(Colored item counts)
----------
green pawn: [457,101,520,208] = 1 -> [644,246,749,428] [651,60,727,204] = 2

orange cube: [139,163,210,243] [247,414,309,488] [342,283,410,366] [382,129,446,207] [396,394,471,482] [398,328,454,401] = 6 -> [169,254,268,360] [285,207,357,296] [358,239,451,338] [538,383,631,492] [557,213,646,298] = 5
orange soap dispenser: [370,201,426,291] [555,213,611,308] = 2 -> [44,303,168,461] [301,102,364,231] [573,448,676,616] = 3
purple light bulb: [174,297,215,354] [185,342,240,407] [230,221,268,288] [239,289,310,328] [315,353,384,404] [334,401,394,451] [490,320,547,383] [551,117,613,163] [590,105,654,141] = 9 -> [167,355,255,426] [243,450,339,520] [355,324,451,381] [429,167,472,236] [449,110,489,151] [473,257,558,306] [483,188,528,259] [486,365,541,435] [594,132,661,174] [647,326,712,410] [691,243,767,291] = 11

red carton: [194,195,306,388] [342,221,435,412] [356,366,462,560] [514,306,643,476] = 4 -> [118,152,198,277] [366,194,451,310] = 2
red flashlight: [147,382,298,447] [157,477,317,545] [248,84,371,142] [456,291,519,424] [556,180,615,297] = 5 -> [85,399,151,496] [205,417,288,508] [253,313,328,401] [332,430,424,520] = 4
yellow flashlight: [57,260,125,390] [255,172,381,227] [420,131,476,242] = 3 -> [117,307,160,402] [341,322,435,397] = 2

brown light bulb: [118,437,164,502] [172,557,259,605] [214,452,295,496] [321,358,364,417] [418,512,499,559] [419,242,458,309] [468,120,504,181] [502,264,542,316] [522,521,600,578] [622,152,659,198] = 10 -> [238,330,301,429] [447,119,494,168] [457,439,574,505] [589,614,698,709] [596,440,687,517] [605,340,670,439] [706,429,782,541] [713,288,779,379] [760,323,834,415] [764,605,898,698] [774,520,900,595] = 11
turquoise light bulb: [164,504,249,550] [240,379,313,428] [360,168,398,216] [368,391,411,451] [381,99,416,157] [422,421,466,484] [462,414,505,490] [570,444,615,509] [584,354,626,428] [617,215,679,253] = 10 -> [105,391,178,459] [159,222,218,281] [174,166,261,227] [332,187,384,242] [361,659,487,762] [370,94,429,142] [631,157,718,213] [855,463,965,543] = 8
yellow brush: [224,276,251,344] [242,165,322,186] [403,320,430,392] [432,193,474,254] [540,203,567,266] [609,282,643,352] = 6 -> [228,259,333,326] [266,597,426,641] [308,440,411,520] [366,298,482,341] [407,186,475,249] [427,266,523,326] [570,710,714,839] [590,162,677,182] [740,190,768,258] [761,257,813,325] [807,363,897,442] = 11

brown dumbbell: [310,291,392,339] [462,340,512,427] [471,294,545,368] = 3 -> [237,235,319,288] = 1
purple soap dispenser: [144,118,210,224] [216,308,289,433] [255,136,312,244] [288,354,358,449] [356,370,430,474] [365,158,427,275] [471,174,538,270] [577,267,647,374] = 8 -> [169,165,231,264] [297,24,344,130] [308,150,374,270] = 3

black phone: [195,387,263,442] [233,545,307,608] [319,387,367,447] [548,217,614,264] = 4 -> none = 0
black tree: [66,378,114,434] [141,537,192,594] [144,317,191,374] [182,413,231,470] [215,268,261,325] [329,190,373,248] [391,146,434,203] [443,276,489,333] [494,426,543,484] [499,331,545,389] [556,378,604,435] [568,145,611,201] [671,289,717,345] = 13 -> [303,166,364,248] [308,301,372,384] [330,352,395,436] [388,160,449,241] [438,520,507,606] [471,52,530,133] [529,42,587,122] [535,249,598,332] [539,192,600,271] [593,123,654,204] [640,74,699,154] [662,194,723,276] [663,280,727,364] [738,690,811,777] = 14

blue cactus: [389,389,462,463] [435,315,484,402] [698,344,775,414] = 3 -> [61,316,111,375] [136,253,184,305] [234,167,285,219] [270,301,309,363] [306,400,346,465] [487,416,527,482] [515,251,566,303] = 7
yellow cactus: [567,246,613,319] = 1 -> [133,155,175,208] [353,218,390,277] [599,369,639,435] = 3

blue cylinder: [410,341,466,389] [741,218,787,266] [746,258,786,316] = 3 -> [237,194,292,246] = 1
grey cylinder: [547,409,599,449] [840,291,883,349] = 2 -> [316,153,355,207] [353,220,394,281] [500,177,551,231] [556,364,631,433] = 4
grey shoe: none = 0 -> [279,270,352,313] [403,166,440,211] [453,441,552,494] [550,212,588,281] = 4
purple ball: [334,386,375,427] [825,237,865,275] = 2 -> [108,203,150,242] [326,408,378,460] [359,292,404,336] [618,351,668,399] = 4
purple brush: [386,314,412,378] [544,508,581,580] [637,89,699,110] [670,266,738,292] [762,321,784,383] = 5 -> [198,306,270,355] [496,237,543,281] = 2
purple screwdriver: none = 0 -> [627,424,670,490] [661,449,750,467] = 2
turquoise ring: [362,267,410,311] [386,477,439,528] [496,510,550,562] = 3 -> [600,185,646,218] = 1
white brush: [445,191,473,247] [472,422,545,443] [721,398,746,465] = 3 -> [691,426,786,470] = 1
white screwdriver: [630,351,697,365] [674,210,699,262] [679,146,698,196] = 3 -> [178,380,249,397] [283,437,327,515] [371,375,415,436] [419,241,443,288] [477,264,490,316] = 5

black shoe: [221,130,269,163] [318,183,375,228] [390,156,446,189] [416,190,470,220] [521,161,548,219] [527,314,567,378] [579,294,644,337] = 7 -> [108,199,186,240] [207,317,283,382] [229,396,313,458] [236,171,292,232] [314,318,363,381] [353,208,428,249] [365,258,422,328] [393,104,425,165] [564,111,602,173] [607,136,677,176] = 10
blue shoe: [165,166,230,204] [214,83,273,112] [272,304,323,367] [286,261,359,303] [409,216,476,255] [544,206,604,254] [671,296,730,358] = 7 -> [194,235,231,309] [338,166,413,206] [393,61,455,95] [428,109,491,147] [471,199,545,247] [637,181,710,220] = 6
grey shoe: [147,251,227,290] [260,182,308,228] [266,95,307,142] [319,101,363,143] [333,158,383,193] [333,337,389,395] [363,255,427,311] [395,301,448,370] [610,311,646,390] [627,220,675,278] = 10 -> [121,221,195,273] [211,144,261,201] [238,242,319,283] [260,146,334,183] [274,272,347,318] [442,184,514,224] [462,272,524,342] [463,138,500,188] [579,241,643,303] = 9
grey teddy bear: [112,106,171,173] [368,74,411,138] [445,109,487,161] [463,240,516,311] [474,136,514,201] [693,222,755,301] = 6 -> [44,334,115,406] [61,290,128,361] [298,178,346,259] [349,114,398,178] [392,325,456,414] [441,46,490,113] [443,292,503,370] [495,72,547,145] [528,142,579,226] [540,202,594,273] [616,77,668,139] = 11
----------
## TASK OBJECTIVE
Give back precisely the lines above that start at the line containing "blue cactus: [389,389,462,463]" and end at the line containing "blue shoe: [165,166,230,204]", inclusive. No other lines belong in the output.

## RESULT FOR THIS TASK
blue cactus: [389,389,462,463] [435,315,484,402] [698,344,775,414] = 3 -> [61,316,111,375] [136,253,184,305] [234,167,285,219] [270,301,309,363] [306,400,346,465] [487,416,527,482] [515,251,566,303] = 7
yellow cactus: [567,246,613,319] = 1 -> [133,155,175,208] [353,218,390,277] [599,369,639,435] = 3

blue cylinder: [410,341,466,389] [741,218,787,266] [746,258,786,316] = 3 -> [237,194,292,246] = 1
grey cylinder: [547,409,599,449] [840,291,883,349] = 2 -> [316,153,355,207] [353,220,394,281] [500,177,551,231] [556,364,631,433] = 4
grey shoe: none = 0 -> [279,270,352,313] [403,166,440,211] [453,441,552,494] [550,212,588,281] = 4
purple ball: [334,386,375,427] [825,237,865,275] = 2 -> [108,203,150,242] [326,408,378,460] [359,292,404,336] [618,351,668,399] = 4
purple brush: [386,314,412,378] [544,508,581,580] [637,89,699,110] [670,266,738,292] [762,321,784,383] = 5 -> [198,306,270,355] [496,237,543,281] = 2
purple screwdriver: none = 0 -> [627,424,670,490] [661,449,750,467] = 2
turquoise ring: [362,267,410,311] [386,477,439,528] [496,510,550,562] = 3 -> [600,185,646,218] = 1
white brush: [445,191,473,247] [472,422,545,443] [721,398,746,465] = 3 -> [691,426,786,470] = 1
white screwdriver: [630,351,697,365] [674,210,699,262] [679,146,698,196] = 3 -> [178,380,249,397] [283,437,327,515] [371,375,415,436] [419,241,443,288] [477,264,490,316] = 5

black shoe: [221,130,269,163] [318,183,375,228] [390,156,446,189] [416,190,470,220] [521,161,548,219] [527,314,567,378] [579,294,644,337] = 7 -> [108,199,186,240] [207,317,283,382] [229,396,313,458] [236,171,292,232] [314,318,363,381] [353,208,428,249] [365,258,422,328] [393,104,425,165] [564,111,602,173] [607,136,677,176] = 10
blue shoe: [165,166,230,204] [214,83,273,112] [272,304,323,367] [286,261,359,303] [409,216,476,255] [544,206,604,254] [671,296,730,358] = 7 -> [194,235,231,309] [338,166,413,206] [393,61,455,95] [428,109,491,147] [471,199,545,247] [637,181,710,220] = 6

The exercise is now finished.